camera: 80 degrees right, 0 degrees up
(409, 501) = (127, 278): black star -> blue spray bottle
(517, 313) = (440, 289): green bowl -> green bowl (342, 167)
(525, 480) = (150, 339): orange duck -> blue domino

Exercise objective | What you give back should be the lines from the one with "(409, 501) = (127, 278): black" to the end of the data, copied exactly, both ends included.

Expected answer |
(409, 501) = (127, 278): black star -> blue spray bottle
(517, 313) = (440, 289): green bowl -> green bowl (342, 167)
(525, 480) = (150, 339): orange duck -> blue domino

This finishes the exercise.